[Change listing data]

::::

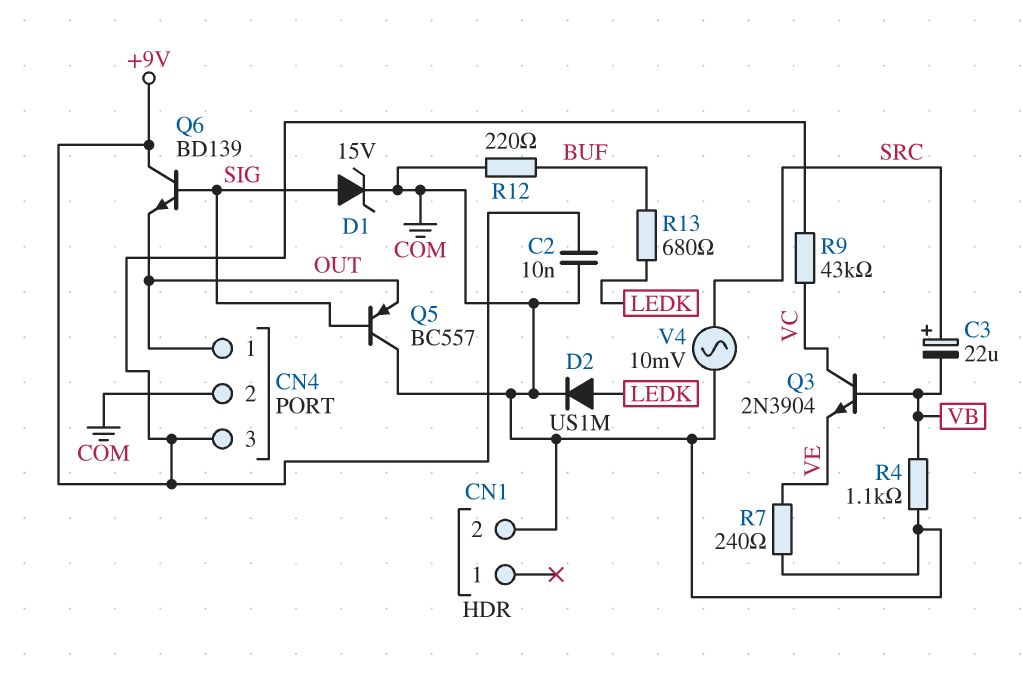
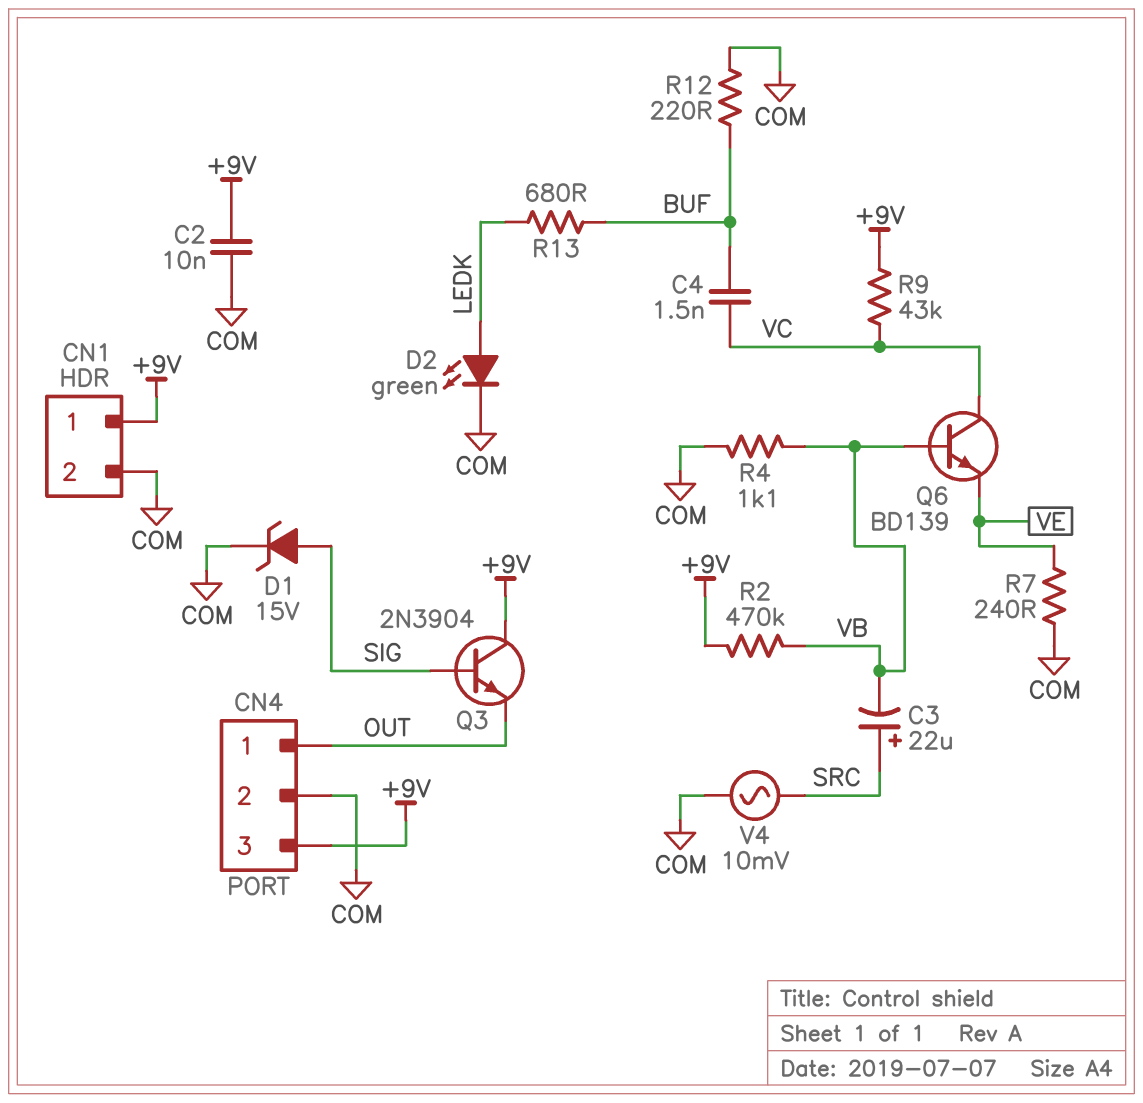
C4: none -> 1.5nF (BUF, VC)
CN1 pin 1: none -> +9V
D2: diode US1M (A LEDK, K COM) -> LED green (A LEDK, K COM)
Q3: NPN 2N3904 (B VB, C VC, E VE) -> NPN 2N3904 (B SIG, C +9V, E OUT)
Q5: PNP BC557 (B SIG, C COM, E OUT) -> none
Q6: NPN BD139 (B SIG, C +9V, E OUT) -> NPN BD139 (B VB, C VC, E VE)
R2: none -> 470k (+9V, VB)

::::

#### [Task description]
Type the records out again in full, exactly, with each picture omitted.

#### [Answer box]
C4: none -> 1.5nF (BUF, VC)
CN1 pin 1: none -> +9V
D2: diode US1M (A LEDK, K COM) -> LED green (A LEDK, K COM)
Q3: NPN 2N3904 (B VB, C VC, E VE) -> NPN 2N3904 (B SIG, C +9V, E OUT)
Q5: PNP BC557 (B SIG, C COM, E OUT) -> none
Q6: NPN BD139 (B SIG, C +9V, E OUT) -> NPN BD139 (B VB, C VC, E VE)
R2: none -> 470k (+9V, VB)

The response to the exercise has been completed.